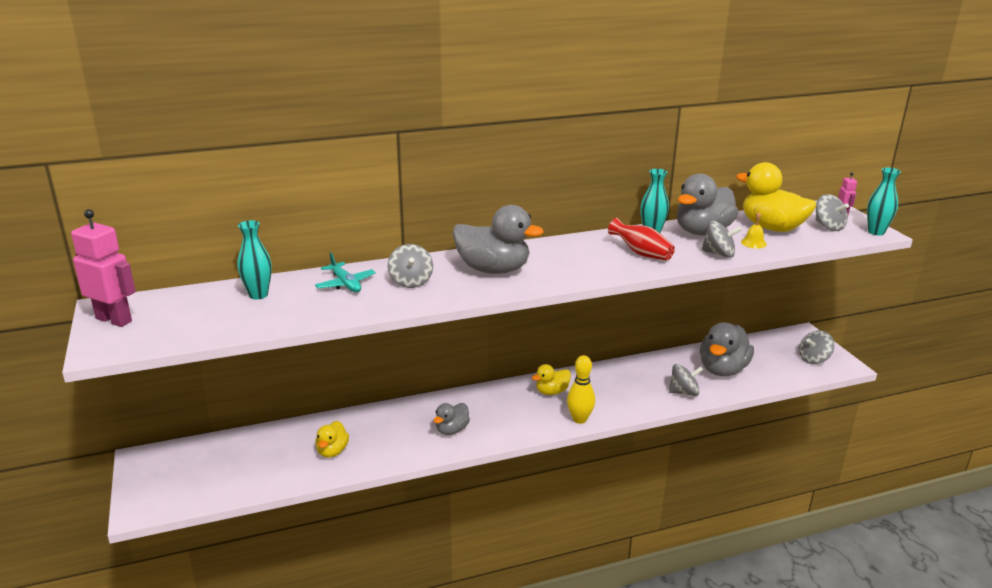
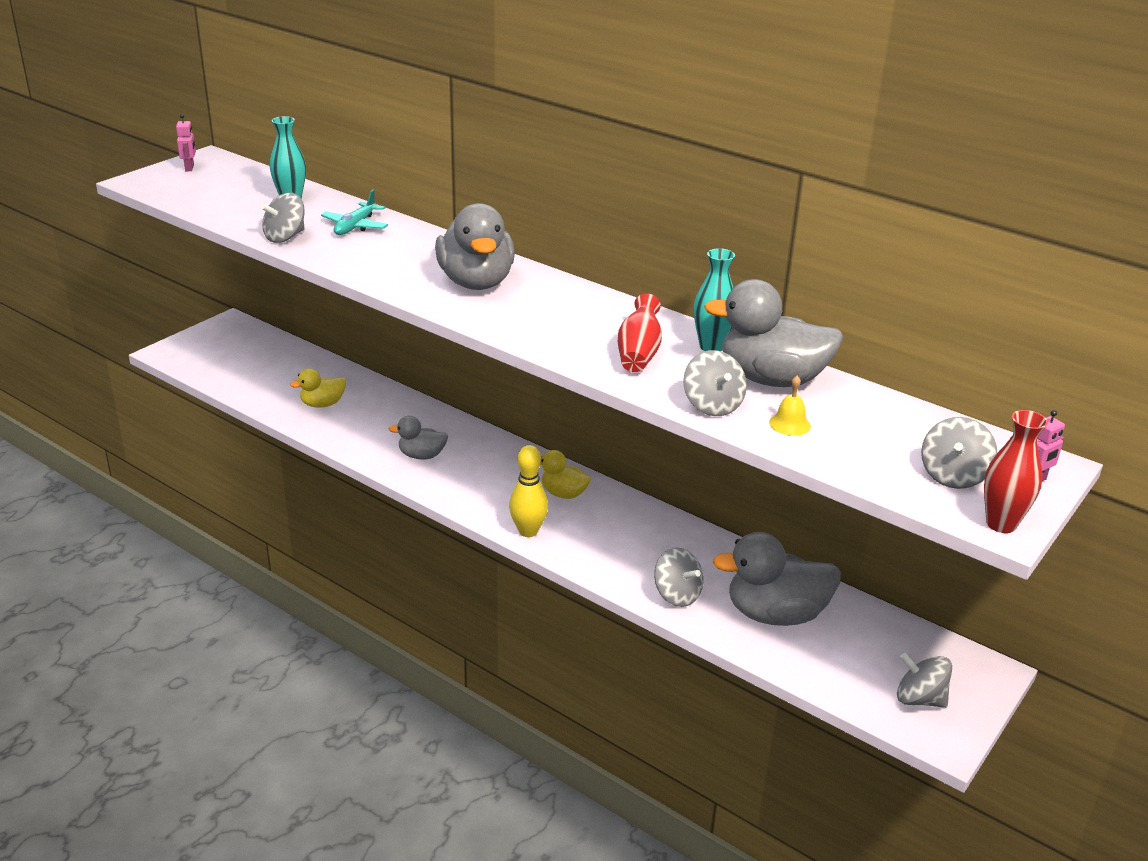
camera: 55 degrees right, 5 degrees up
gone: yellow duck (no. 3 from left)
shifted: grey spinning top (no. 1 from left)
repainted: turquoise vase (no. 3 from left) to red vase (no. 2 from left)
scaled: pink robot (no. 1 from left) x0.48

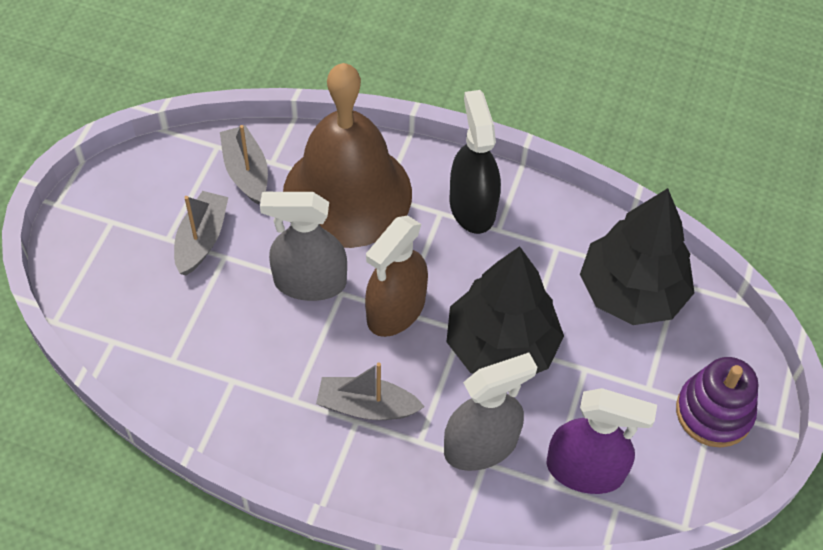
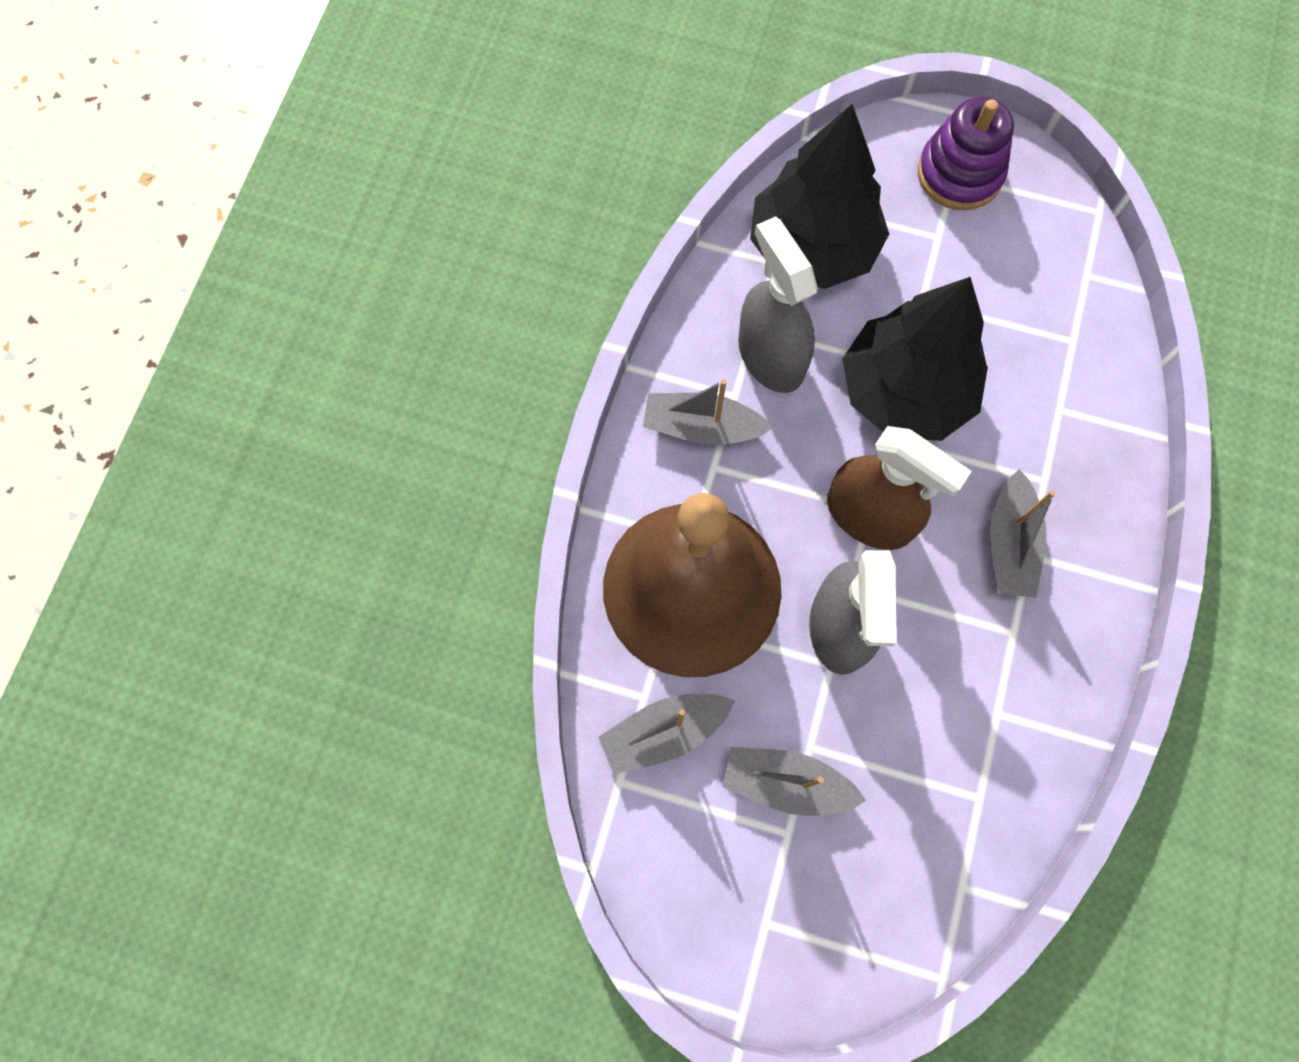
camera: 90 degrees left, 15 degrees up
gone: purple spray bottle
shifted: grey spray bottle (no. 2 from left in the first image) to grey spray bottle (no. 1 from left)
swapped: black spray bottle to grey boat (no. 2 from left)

==

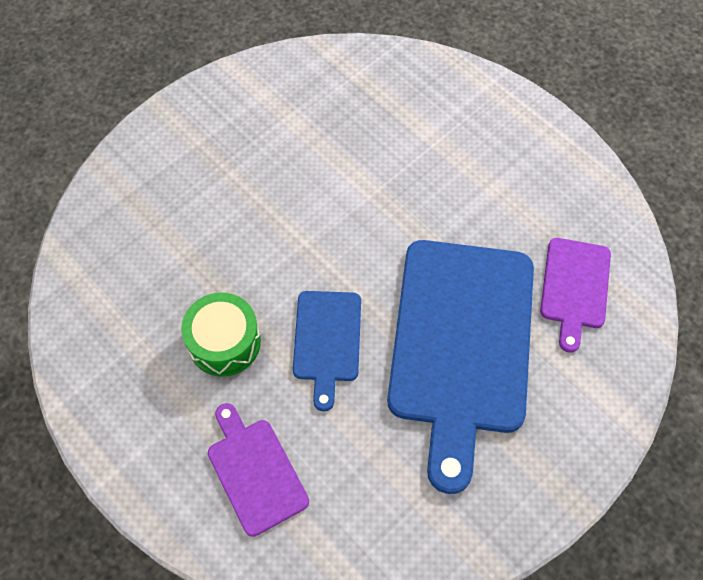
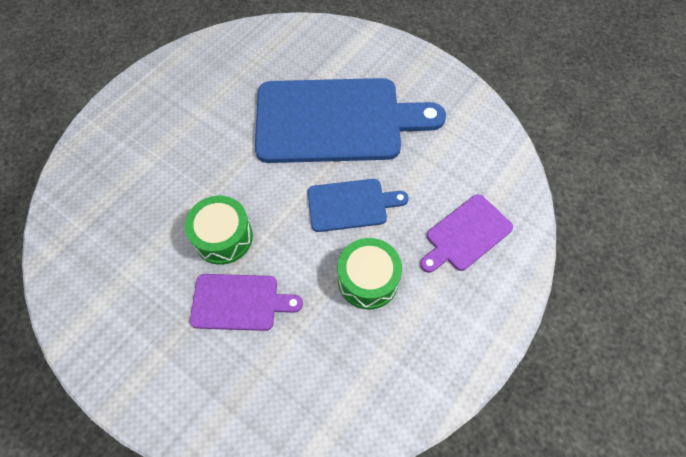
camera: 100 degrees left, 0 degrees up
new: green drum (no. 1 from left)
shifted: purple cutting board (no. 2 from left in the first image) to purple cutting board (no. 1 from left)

● **WHAT IS BEING ASKED**
From the listing above, repeat exactly the lines starting at the line that includes "camera: 55 degrees right, 5 degrees up" and ending at the line that includes "repainted: turquoise vase", with nothing outside that span.

● **RESPONSE FOR THIS EXERCISE**
camera: 55 degrees right, 5 degrees up
gone: yellow duck (no. 3 from left)
shifted: grey spinning top (no. 1 from left)
repainted: turquoise vase (no. 3 from left) to red vase (no. 2 from left)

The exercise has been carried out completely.